▸ **TASK INPUT**
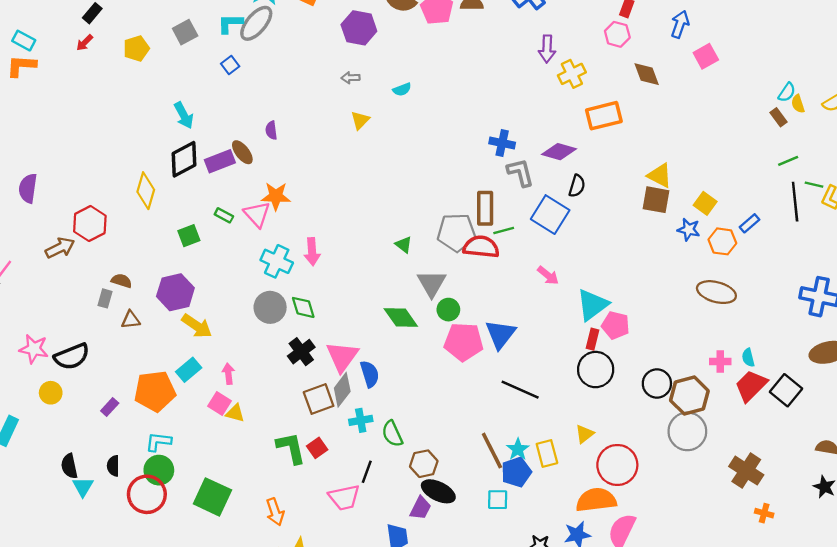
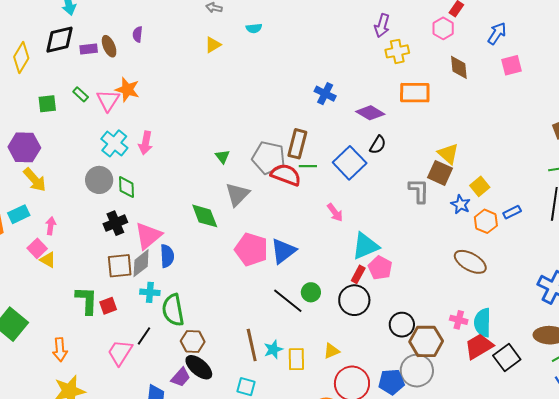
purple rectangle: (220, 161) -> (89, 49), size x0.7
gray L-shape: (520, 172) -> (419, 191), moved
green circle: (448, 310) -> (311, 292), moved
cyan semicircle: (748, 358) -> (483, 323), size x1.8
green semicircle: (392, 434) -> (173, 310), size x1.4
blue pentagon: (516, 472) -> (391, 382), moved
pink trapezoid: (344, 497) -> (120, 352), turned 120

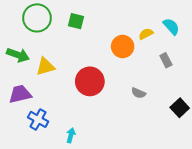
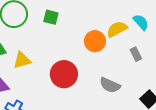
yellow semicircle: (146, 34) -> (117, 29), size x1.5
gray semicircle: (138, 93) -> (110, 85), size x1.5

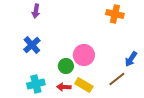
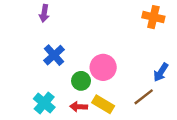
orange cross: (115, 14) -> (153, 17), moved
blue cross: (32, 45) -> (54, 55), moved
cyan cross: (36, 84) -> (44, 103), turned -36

▸ **WHAT THIS TASK INVOLVES**
Each record should be printed exactly as it appears, leaving the pictures out.

▸ **WRITTEN RESPONSE**
purple rectangle: (220, 161) -> (89, 49), size x0.7
gray L-shape: (520, 172) -> (419, 191), moved
green circle: (448, 310) -> (311, 292), moved
cyan semicircle: (748, 358) -> (483, 323), size x1.8
green semicircle: (392, 434) -> (173, 310), size x1.4
blue pentagon: (516, 472) -> (391, 382), moved
pink trapezoid: (344, 497) -> (120, 352), turned 120

yellow semicircle: (146, 34) -> (117, 29), size x1.5
gray semicircle: (138, 93) -> (110, 85), size x1.5

orange cross: (115, 14) -> (153, 17), moved
blue cross: (32, 45) -> (54, 55), moved
cyan cross: (36, 84) -> (44, 103), turned -36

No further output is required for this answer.